Records contained in a dataset »
--------------------------------------------------
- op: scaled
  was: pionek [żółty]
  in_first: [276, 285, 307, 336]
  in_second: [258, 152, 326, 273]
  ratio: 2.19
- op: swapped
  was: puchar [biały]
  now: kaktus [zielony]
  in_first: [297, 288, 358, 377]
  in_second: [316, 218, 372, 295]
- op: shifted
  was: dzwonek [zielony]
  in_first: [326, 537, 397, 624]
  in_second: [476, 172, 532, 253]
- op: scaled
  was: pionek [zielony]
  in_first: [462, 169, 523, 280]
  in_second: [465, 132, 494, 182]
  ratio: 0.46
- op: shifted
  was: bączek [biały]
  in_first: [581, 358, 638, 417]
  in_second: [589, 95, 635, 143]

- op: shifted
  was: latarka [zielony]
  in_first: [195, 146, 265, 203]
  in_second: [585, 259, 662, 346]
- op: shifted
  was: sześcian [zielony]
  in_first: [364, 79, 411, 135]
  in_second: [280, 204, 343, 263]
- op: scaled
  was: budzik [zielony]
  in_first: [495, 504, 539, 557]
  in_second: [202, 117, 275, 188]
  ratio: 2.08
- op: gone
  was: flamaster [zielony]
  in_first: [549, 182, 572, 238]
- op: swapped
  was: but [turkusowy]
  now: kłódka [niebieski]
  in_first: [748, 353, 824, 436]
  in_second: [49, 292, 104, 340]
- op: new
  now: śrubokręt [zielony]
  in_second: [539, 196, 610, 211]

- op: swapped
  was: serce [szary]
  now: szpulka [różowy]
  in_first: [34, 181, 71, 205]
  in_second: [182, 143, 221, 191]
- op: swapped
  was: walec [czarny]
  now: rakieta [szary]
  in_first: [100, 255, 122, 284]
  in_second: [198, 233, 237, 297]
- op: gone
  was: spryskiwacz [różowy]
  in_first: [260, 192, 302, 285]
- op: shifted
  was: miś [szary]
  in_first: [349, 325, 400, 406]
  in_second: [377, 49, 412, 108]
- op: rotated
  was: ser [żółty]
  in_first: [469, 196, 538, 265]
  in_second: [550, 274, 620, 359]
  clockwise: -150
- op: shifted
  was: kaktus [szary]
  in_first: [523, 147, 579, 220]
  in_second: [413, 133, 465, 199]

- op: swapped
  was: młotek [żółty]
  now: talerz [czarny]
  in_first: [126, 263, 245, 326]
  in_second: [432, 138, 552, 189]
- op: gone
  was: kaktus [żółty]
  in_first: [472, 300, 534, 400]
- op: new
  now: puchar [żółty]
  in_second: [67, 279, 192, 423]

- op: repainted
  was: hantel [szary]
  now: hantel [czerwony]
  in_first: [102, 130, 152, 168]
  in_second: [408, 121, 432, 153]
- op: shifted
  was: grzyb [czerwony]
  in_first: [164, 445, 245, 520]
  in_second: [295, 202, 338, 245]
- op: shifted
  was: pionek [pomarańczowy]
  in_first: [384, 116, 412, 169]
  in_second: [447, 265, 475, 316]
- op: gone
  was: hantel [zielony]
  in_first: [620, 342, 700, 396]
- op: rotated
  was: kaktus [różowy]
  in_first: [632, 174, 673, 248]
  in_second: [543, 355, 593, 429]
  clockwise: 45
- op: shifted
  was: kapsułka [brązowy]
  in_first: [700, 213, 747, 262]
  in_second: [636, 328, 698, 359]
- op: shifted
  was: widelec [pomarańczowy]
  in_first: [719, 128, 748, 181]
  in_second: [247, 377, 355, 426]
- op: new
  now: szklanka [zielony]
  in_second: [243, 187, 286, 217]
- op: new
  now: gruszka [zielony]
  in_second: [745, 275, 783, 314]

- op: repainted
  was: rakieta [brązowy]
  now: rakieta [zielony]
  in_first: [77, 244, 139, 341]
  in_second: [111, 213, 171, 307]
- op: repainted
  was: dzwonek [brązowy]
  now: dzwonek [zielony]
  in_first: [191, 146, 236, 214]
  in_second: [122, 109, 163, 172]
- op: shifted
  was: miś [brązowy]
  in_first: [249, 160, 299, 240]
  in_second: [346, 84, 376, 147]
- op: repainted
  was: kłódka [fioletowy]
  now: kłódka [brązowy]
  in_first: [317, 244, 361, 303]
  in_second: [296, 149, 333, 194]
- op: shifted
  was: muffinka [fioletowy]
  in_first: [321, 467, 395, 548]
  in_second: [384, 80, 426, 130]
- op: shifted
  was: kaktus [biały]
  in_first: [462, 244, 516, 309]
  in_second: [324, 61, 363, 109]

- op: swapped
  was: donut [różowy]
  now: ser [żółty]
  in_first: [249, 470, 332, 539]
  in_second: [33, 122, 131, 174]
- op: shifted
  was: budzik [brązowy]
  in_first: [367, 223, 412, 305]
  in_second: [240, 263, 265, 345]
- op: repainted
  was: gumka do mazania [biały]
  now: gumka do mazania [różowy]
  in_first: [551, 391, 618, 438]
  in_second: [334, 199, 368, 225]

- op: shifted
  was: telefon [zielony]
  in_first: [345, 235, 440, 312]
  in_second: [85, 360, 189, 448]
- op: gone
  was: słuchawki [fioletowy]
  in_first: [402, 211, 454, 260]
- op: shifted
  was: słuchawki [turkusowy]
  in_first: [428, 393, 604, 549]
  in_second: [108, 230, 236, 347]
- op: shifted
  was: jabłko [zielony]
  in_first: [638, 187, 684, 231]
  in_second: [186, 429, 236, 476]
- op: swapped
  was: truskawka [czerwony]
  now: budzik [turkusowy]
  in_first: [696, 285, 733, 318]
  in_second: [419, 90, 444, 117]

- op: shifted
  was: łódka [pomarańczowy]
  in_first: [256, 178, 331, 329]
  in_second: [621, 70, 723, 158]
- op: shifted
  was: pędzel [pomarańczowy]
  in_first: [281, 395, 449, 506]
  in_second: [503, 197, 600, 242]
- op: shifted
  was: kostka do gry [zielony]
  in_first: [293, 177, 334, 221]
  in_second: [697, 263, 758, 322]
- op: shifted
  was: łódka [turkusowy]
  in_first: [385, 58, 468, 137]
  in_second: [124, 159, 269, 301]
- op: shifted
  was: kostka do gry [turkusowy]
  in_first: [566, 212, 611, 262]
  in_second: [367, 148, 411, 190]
--------------------------------------------------
Description of the task »
Output each line of the data exactly as it stands above.

Written response »
- op: scaled
  was: pionek [żółty]
  in_first: [276, 285, 307, 336]
  in_second: [258, 152, 326, 273]
  ratio: 2.19
- op: swapped
  was: puchar [biały]
  now: kaktus [zielony]
  in_first: [297, 288, 358, 377]
  in_second: [316, 218, 372, 295]
- op: shifted
  was: dzwonek [zielony]
  in_first: [326, 537, 397, 624]
  in_second: [476, 172, 532, 253]
- op: scaled
  was: pionek [zielony]
  in_first: [462, 169, 523, 280]
  in_second: [465, 132, 494, 182]
  ratio: 0.46
- op: shifted
  was: bączek [biały]
  in_first: [581, 358, 638, 417]
  in_second: [589, 95, 635, 143]

- op: shifted
  was: latarka [zielony]
  in_first: [195, 146, 265, 203]
  in_second: [585, 259, 662, 346]
- op: shifted
  was: sześcian [zielony]
  in_first: [364, 79, 411, 135]
  in_second: [280, 204, 343, 263]
- op: scaled
  was: budzik [zielony]
  in_first: [495, 504, 539, 557]
  in_second: [202, 117, 275, 188]
  ratio: 2.08
- op: gone
  was: flamaster [zielony]
  in_first: [549, 182, 572, 238]
- op: swapped
  was: but [turkusowy]
  now: kłódka [niebieski]
  in_first: [748, 353, 824, 436]
  in_second: [49, 292, 104, 340]
- op: new
  now: śrubokręt [zielony]
  in_second: [539, 196, 610, 211]

- op: swapped
  was: serce [szary]
  now: szpulka [różowy]
  in_first: [34, 181, 71, 205]
  in_second: [182, 143, 221, 191]
- op: swapped
  was: walec [czarny]
  now: rakieta [szary]
  in_first: [100, 255, 122, 284]
  in_second: [198, 233, 237, 297]
- op: gone
  was: spryskiwacz [różowy]
  in_first: [260, 192, 302, 285]
- op: shifted
  was: miś [szary]
  in_first: [349, 325, 400, 406]
  in_second: [377, 49, 412, 108]
- op: rotated
  was: ser [żółty]
  in_first: [469, 196, 538, 265]
  in_second: [550, 274, 620, 359]
  clockwise: -150
- op: shifted
  was: kaktus [szary]
  in_first: [523, 147, 579, 220]
  in_second: [413, 133, 465, 199]

- op: swapped
  was: młotek [żółty]
  now: talerz [czarny]
  in_first: [126, 263, 245, 326]
  in_second: [432, 138, 552, 189]
- op: gone
  was: kaktus [żółty]
  in_first: [472, 300, 534, 400]
- op: new
  now: puchar [żółty]
  in_second: [67, 279, 192, 423]

- op: repainted
  was: hantel [szary]
  now: hantel [czerwony]
  in_first: [102, 130, 152, 168]
  in_second: [408, 121, 432, 153]
- op: shifted
  was: grzyb [czerwony]
  in_first: [164, 445, 245, 520]
  in_second: [295, 202, 338, 245]
- op: shifted
  was: pionek [pomarańczowy]
  in_first: [384, 116, 412, 169]
  in_second: [447, 265, 475, 316]
- op: gone
  was: hantel [zielony]
  in_first: [620, 342, 700, 396]
- op: rotated
  was: kaktus [różowy]
  in_first: [632, 174, 673, 248]
  in_second: [543, 355, 593, 429]
  clockwise: 45
- op: shifted
  was: kapsułka [brązowy]
  in_first: [700, 213, 747, 262]
  in_second: [636, 328, 698, 359]
- op: shifted
  was: widelec [pomarańczowy]
  in_first: [719, 128, 748, 181]
  in_second: [247, 377, 355, 426]
- op: new
  now: szklanka [zielony]
  in_second: [243, 187, 286, 217]
- op: new
  now: gruszka [zielony]
  in_second: [745, 275, 783, 314]

- op: repainted
  was: rakieta [brązowy]
  now: rakieta [zielony]
  in_first: [77, 244, 139, 341]
  in_second: [111, 213, 171, 307]
- op: repainted
  was: dzwonek [brązowy]
  now: dzwonek [zielony]
  in_first: [191, 146, 236, 214]
  in_second: [122, 109, 163, 172]
- op: shifted
  was: miś [brązowy]
  in_first: [249, 160, 299, 240]
  in_second: [346, 84, 376, 147]
- op: repainted
  was: kłódka [fioletowy]
  now: kłódka [brązowy]
  in_first: [317, 244, 361, 303]
  in_second: [296, 149, 333, 194]
- op: shifted
  was: muffinka [fioletowy]
  in_first: [321, 467, 395, 548]
  in_second: [384, 80, 426, 130]
- op: shifted
  was: kaktus [biały]
  in_first: [462, 244, 516, 309]
  in_second: [324, 61, 363, 109]

- op: swapped
  was: donut [różowy]
  now: ser [żółty]
  in_first: [249, 470, 332, 539]
  in_second: [33, 122, 131, 174]
- op: shifted
  was: budzik [brązowy]
  in_first: [367, 223, 412, 305]
  in_second: [240, 263, 265, 345]
- op: repainted
  was: gumka do mazania [biały]
  now: gumka do mazania [różowy]
  in_first: [551, 391, 618, 438]
  in_second: [334, 199, 368, 225]

- op: shifted
  was: telefon [zielony]
  in_first: [345, 235, 440, 312]
  in_second: [85, 360, 189, 448]
- op: gone
  was: słuchawki [fioletowy]
  in_first: [402, 211, 454, 260]
- op: shifted
  was: słuchawki [turkusowy]
  in_first: [428, 393, 604, 549]
  in_second: [108, 230, 236, 347]
- op: shifted
  was: jabłko [zielony]
  in_first: [638, 187, 684, 231]
  in_second: [186, 429, 236, 476]
- op: swapped
  was: truskawka [czerwony]
  now: budzik [turkusowy]
  in_first: [696, 285, 733, 318]
  in_second: [419, 90, 444, 117]

- op: shifted
  was: łódka [pomarańczowy]
  in_first: [256, 178, 331, 329]
  in_second: [621, 70, 723, 158]
- op: shifted
  was: pędzel [pomarańczowy]
  in_first: [281, 395, 449, 506]
  in_second: [503, 197, 600, 242]
- op: shifted
  was: kostka do gry [zielony]
  in_first: [293, 177, 334, 221]
  in_second: [697, 263, 758, 322]
- op: shifted
  was: łódka [turkusowy]
  in_first: [385, 58, 468, 137]
  in_second: [124, 159, 269, 301]
- op: shifted
  was: kostka do gry [turkusowy]
  in_first: [566, 212, 611, 262]
  in_second: [367, 148, 411, 190]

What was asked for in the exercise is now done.